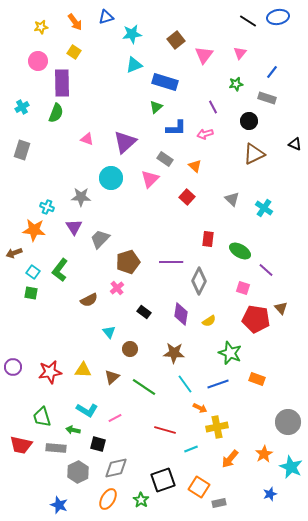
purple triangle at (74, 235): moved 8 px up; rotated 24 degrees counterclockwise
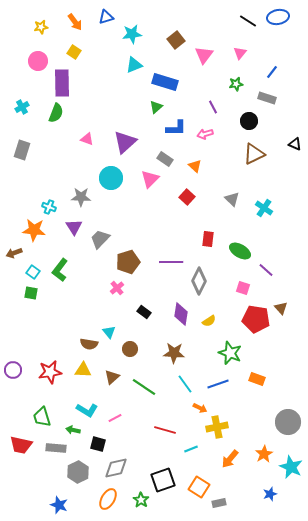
cyan cross at (47, 207): moved 2 px right
brown semicircle at (89, 300): moved 44 px down; rotated 36 degrees clockwise
purple circle at (13, 367): moved 3 px down
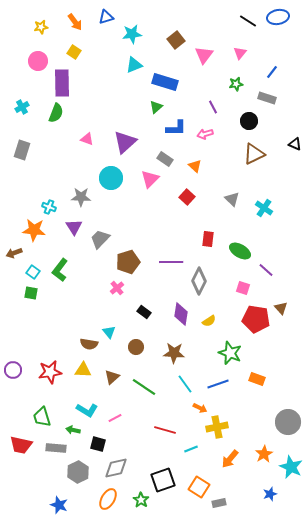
brown circle at (130, 349): moved 6 px right, 2 px up
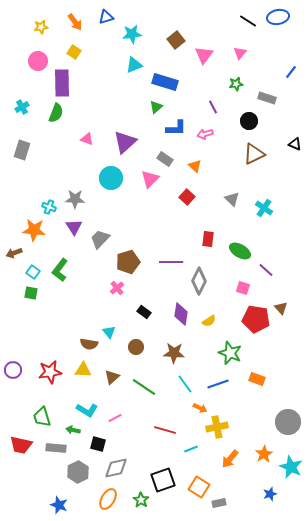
blue line at (272, 72): moved 19 px right
gray star at (81, 197): moved 6 px left, 2 px down
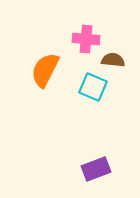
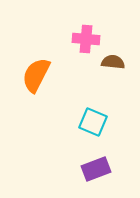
brown semicircle: moved 2 px down
orange semicircle: moved 9 px left, 5 px down
cyan square: moved 35 px down
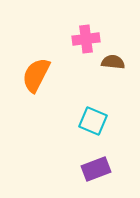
pink cross: rotated 12 degrees counterclockwise
cyan square: moved 1 px up
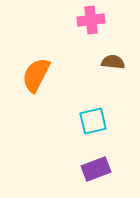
pink cross: moved 5 px right, 19 px up
cyan square: rotated 36 degrees counterclockwise
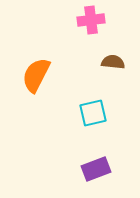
cyan square: moved 8 px up
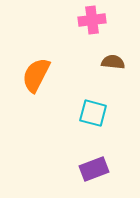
pink cross: moved 1 px right
cyan square: rotated 28 degrees clockwise
purple rectangle: moved 2 px left
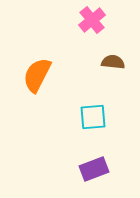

********************

**To do**: Set down the rows word for word, starting at the row that contains "pink cross: moved 5 px right, 19 px up" and ending at the last row above. Leave the pictures out of your answer.

**Finished exercise**:
pink cross: moved 5 px right, 19 px up
cyan square: rotated 36 degrees counterclockwise
cyan square: moved 8 px up
pink cross: moved 1 px right
cyan square: rotated 28 degrees clockwise
purple rectangle: moved 2 px left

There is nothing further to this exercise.